▶ DATASET EXTRACT:
* * *

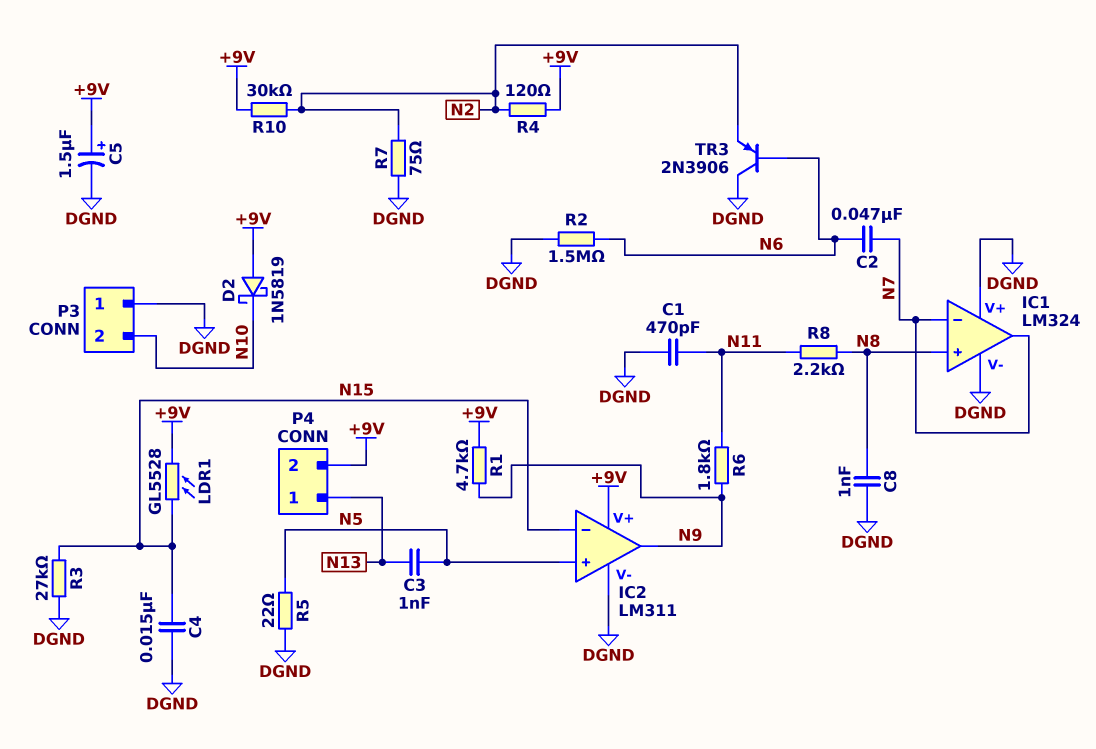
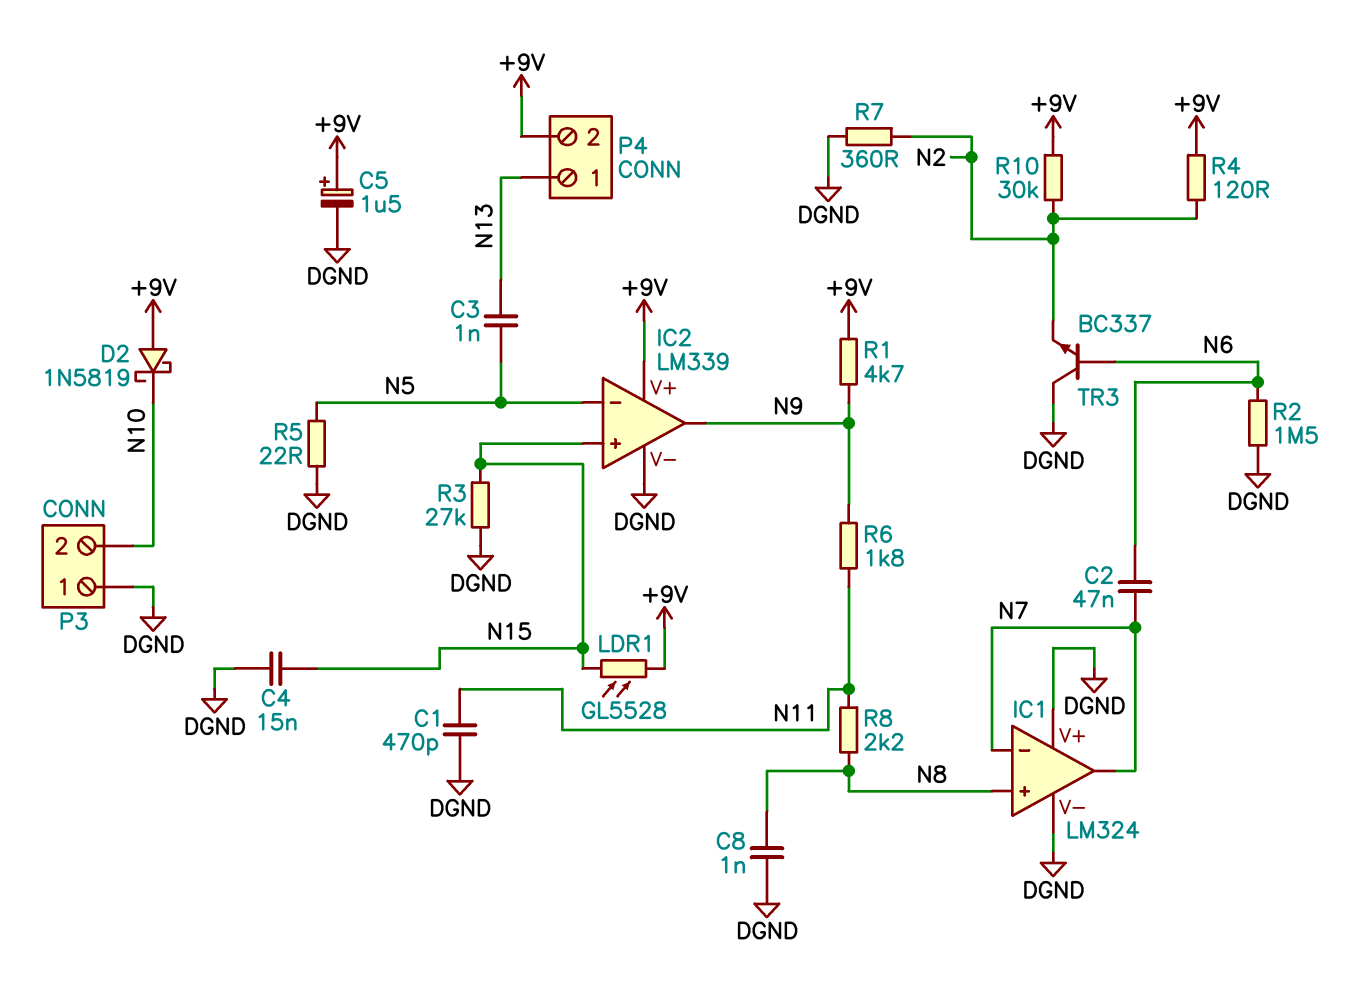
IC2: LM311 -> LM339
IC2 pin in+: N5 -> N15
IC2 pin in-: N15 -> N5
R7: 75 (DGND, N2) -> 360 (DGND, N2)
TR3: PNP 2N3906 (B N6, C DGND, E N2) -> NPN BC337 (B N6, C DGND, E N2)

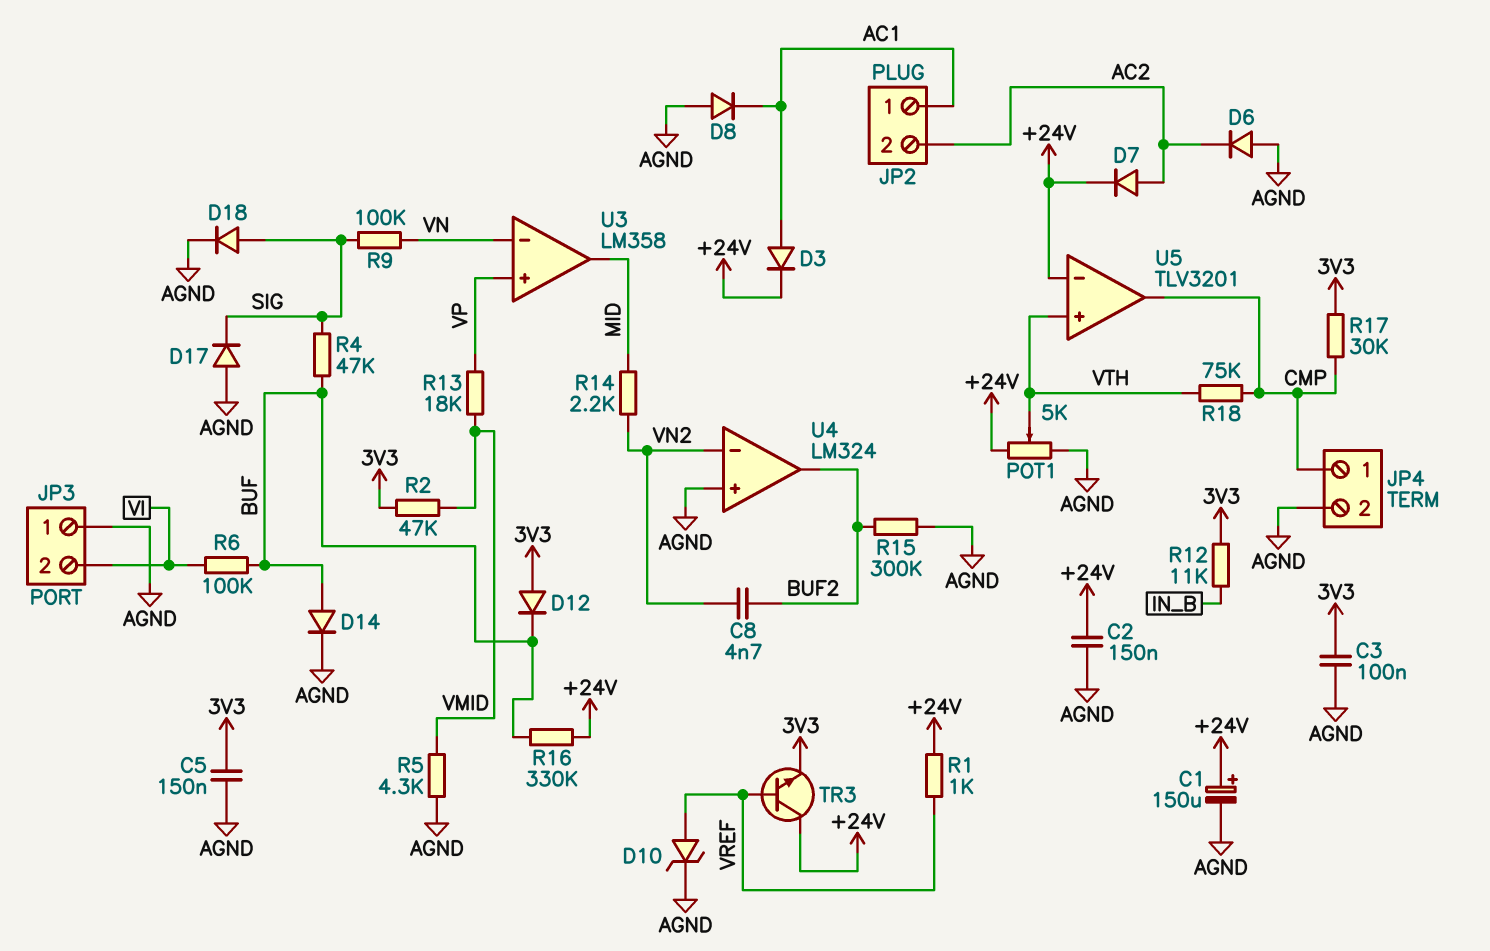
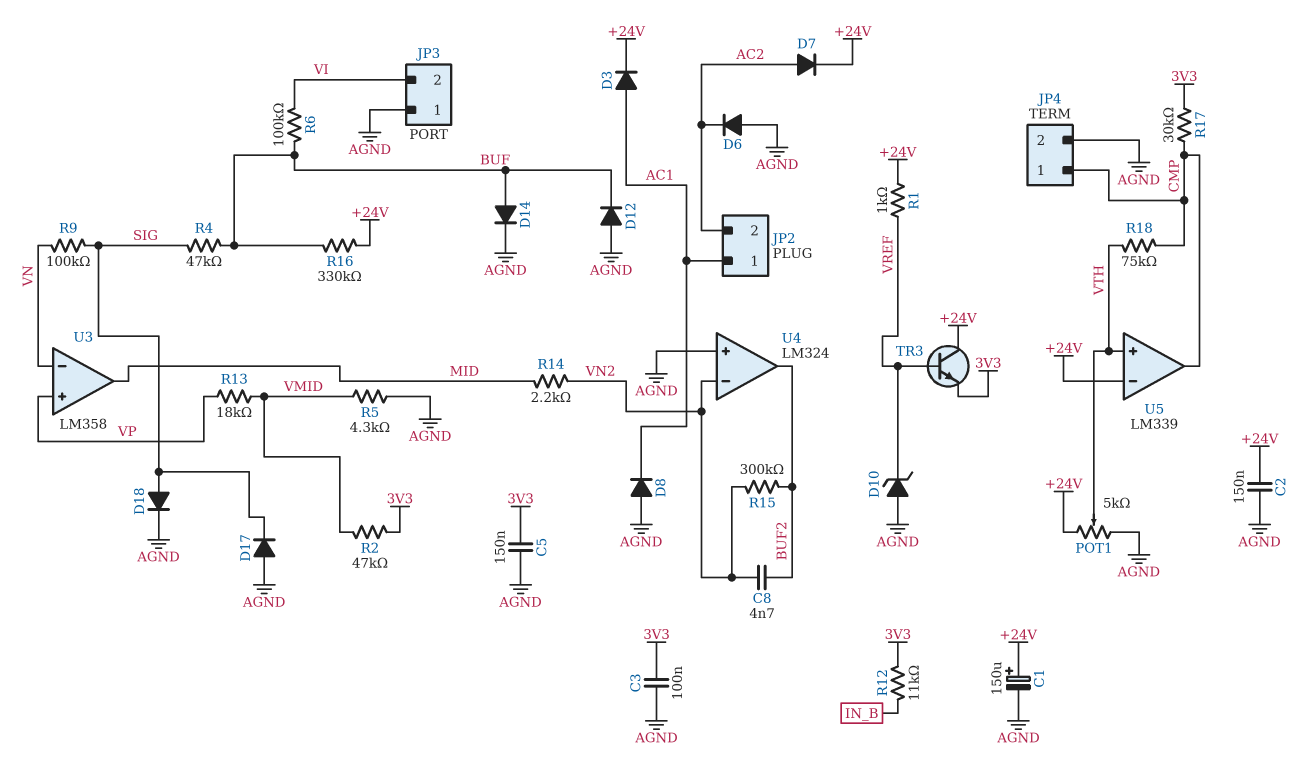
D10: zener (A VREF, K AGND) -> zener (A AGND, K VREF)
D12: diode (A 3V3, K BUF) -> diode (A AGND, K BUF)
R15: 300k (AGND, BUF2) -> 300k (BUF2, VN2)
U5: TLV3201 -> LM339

* * *

▶ WORK ORDER: Leave the images out and transcribe the rest of the material exactly.

▶ TASK ANSWER:
IC2: LM311 -> LM339
IC2 pin in+: N5 -> N15
IC2 pin in-: N15 -> N5
R7: 75 (DGND, N2) -> 360 (DGND, N2)
TR3: PNP 2N3906 (B N6, C DGND, E N2) -> NPN BC337 (B N6, C DGND, E N2)

D10: zener (A VREF, K AGND) -> zener (A AGND, K VREF)
D12: diode (A 3V3, K BUF) -> diode (A AGND, K BUF)
R15: 300k (AGND, BUF2) -> 300k (BUF2, VN2)
U5: TLV3201 -> LM339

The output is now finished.